## Stored data
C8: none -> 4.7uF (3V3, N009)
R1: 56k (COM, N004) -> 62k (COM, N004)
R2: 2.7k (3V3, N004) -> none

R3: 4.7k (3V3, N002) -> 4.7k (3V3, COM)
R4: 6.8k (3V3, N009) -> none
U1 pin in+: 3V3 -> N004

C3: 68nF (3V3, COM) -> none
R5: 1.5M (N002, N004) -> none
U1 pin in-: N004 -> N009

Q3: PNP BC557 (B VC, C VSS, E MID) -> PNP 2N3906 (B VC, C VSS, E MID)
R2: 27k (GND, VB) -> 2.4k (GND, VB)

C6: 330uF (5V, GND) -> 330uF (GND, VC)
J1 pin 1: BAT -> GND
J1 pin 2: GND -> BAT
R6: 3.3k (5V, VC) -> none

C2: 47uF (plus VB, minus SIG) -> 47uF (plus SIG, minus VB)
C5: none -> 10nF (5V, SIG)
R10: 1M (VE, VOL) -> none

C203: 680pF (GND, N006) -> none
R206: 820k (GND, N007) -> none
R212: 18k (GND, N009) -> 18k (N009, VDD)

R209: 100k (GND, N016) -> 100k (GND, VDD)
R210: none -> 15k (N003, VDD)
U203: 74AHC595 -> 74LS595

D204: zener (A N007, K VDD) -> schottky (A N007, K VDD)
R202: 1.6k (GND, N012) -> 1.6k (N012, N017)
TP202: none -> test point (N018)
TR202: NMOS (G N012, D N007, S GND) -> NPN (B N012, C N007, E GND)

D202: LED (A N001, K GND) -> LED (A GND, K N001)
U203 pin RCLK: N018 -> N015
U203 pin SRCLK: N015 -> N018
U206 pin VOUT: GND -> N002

## Instructions for the task
Beginning at the line that holds "C6: 330uF (5V, GND) -> 330uF (GND, VC)", write out word for word each line through the end of the records.

## Answer to this task
C6: 330uF (5V, GND) -> 330uF (GND, VC)
J1 pin 1: BAT -> GND
J1 pin 2: GND -> BAT
R6: 3.3k (5V, VC) -> none

C2: 47uF (plus VB, minus SIG) -> 47uF (plus SIG, minus VB)
C5: none -> 10nF (5V, SIG)
R10: 1M (VE, VOL) -> none

C203: 680pF (GND, N006) -> none
R206: 820k (GND, N007) -> none
R212: 18k (GND, N009) -> 18k (N009, VDD)

R209: 100k (GND, N016) -> 100k (GND, VDD)
R210: none -> 15k (N003, VDD)
U203: 74AHC595 -> 74LS595

D204: zener (A N007, K VDD) -> schottky (A N007, K VDD)
R202: 1.6k (GND, N012) -> 1.6k (N012, N017)
TP202: none -> test point (N018)
TR202: NMOS (G N012, D N007, S GND) -> NPN (B N012, C N007, E GND)

D202: LED (A N001, K GND) -> LED (A GND, K N001)
U203 pin RCLK: N018 -> N015
U203 pin SRCLK: N015 -> N018
U206 pin VOUT: GND -> N002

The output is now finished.